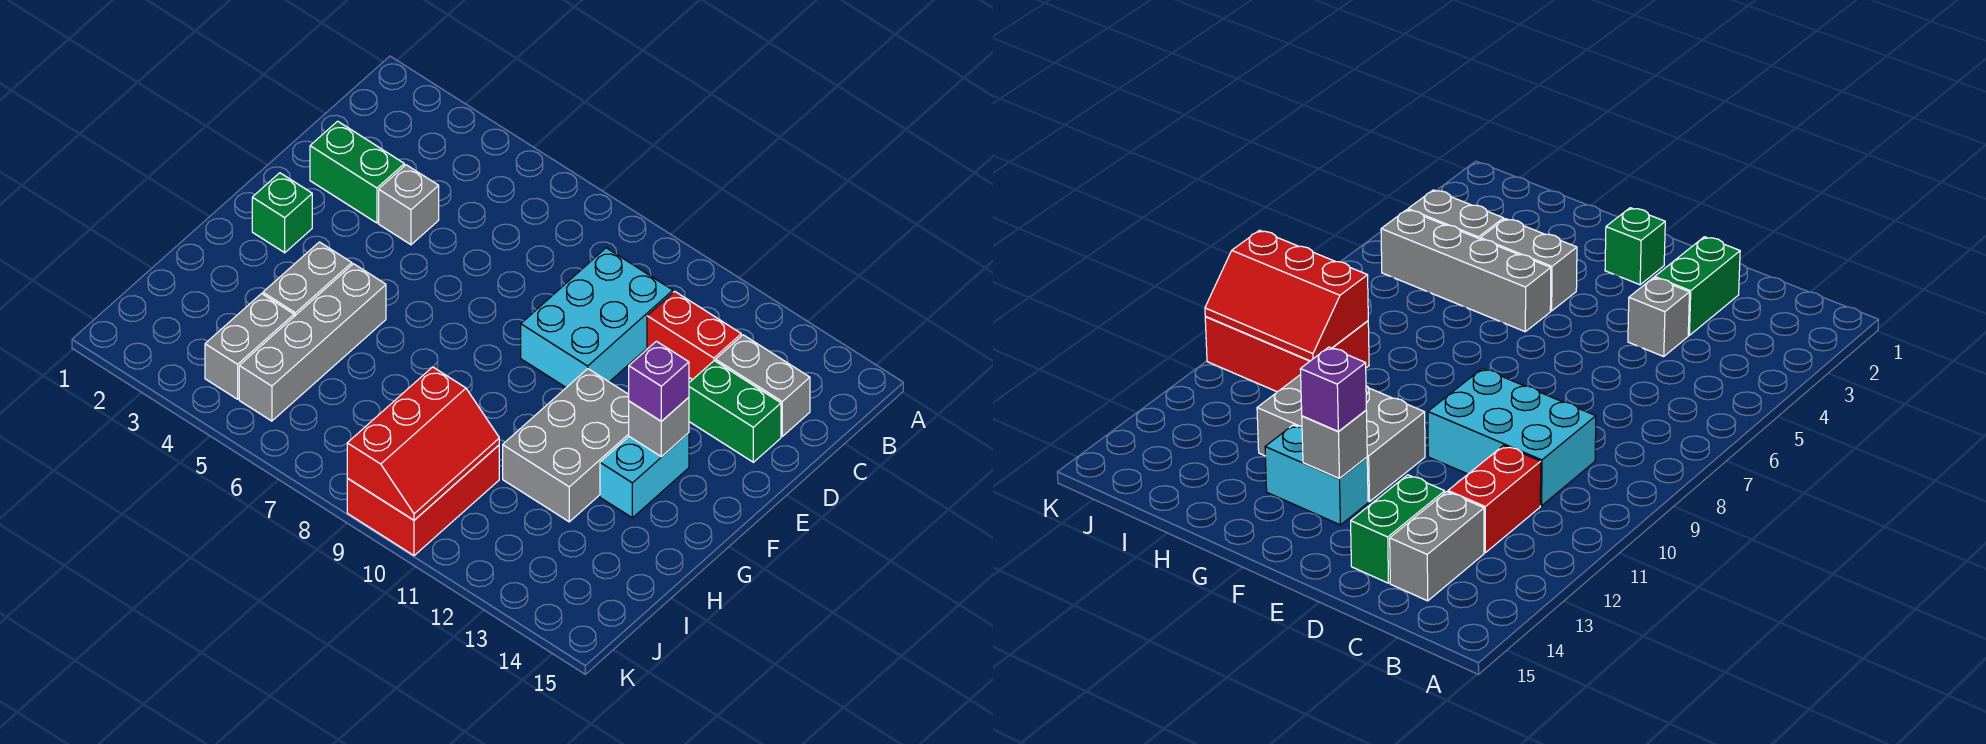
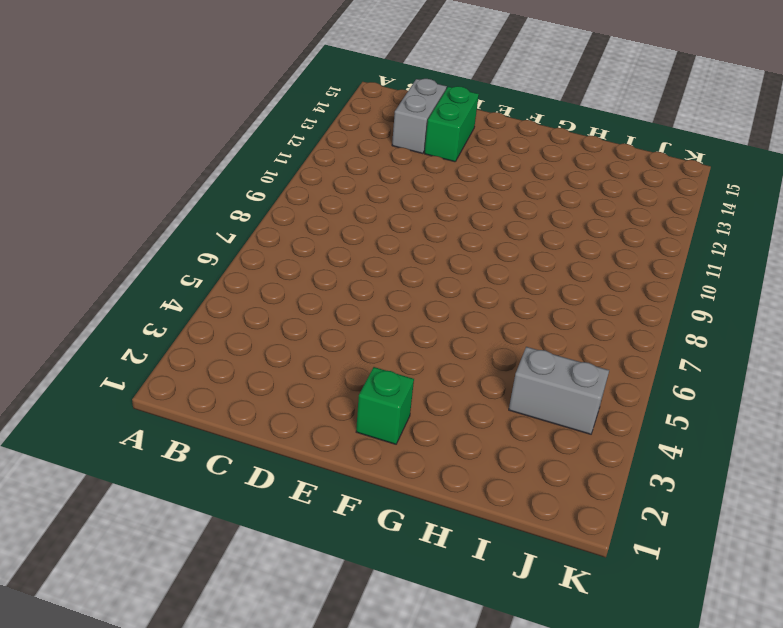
none -> cyan brick C9:E10 level 1
none -> red brick C11:C12 level 1
none -> green brick D2:D3 level 1

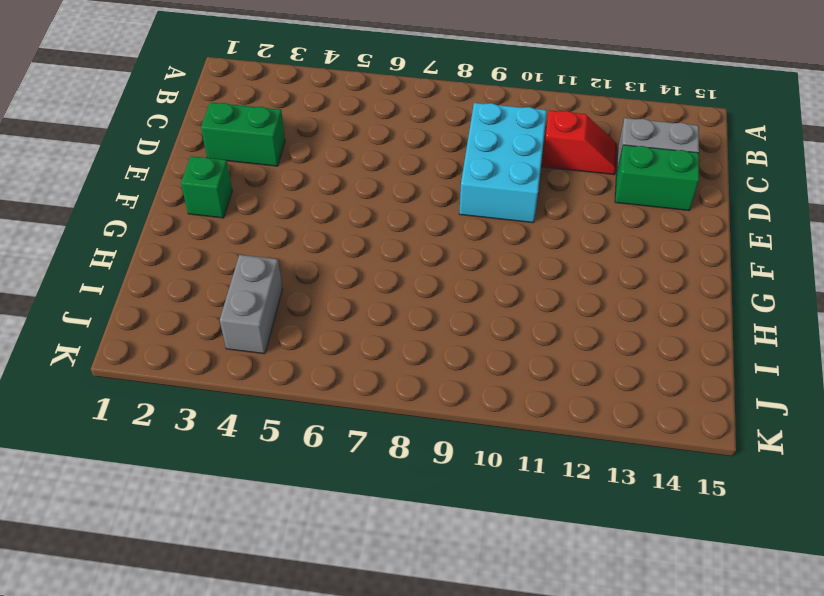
red slope C11:C12 level 1 top 11 -> red brick C11:C12 level 1
none -> grey brick D4 level 1
none -> grey brick F11:H12 level 1
none -> cyan brick F13:G13 level 1

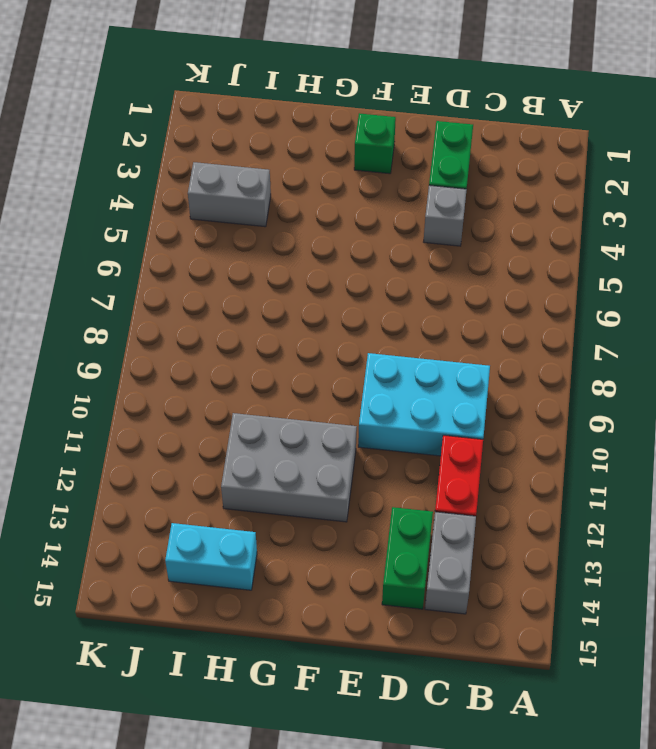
cyan brick H14:I14 level 1 -> cyan brick F13:G13 level 1
none -> grey brick G4:H4 level 1
none -> grey brick G5:J5 level 1
none -> red brick I9:K10 level 1

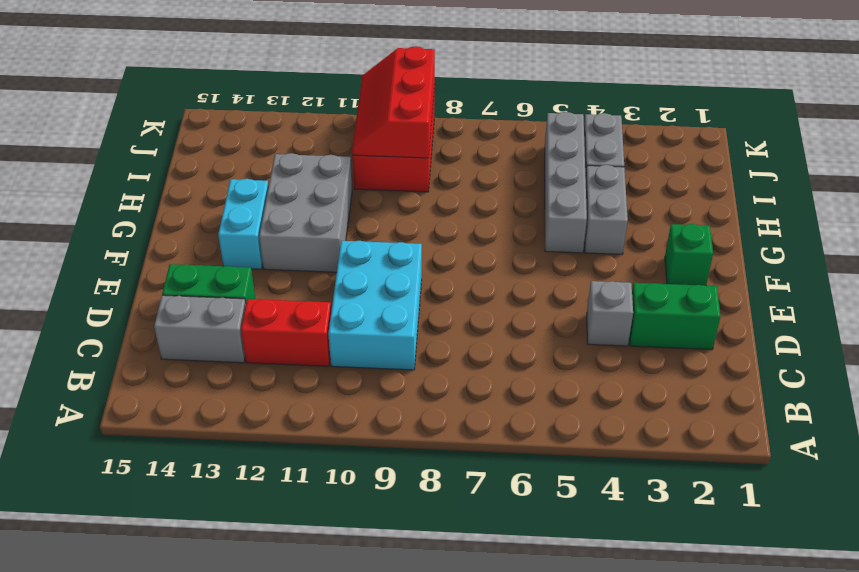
none -> grey brick F13 level 2
none -> purple brick F13 level 3

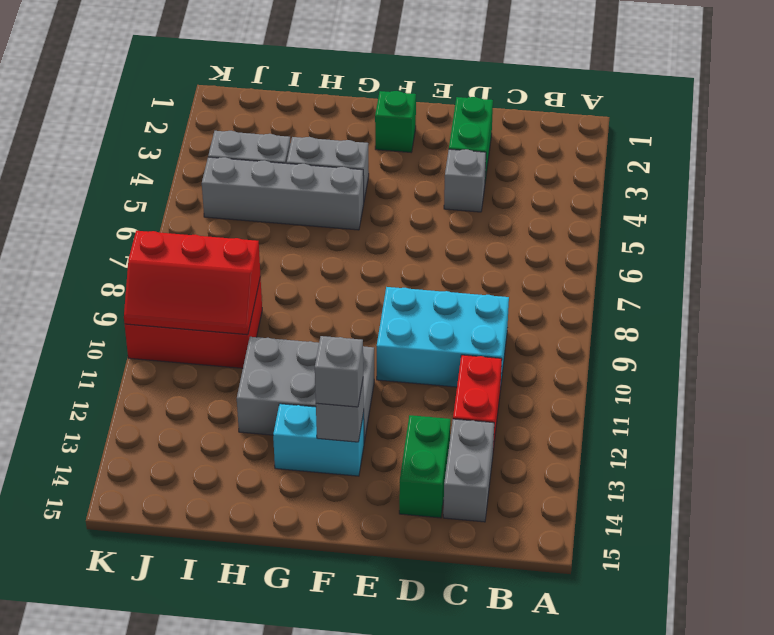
grey brick F13 level 3 -> purple brick F13 level 3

----

**Work to complete**
Take the lines from the one containing "none -> grey brick F11:H12 level 1" through the final line of the listing above and print them exactly, including both ends but no pictures.

**Solution to the exercise**
none -> grey brick F11:H12 level 1
none -> cyan brick F13:G13 level 1

cyan brick H14:I14 level 1 -> cyan brick F13:G13 level 1
none -> grey brick G4:H4 level 1
none -> grey brick G5:J5 level 1
none -> red brick I9:K10 level 1

none -> grey brick F13 level 2
none -> purple brick F13 level 3

grey brick F13 level 3 -> purple brick F13 level 3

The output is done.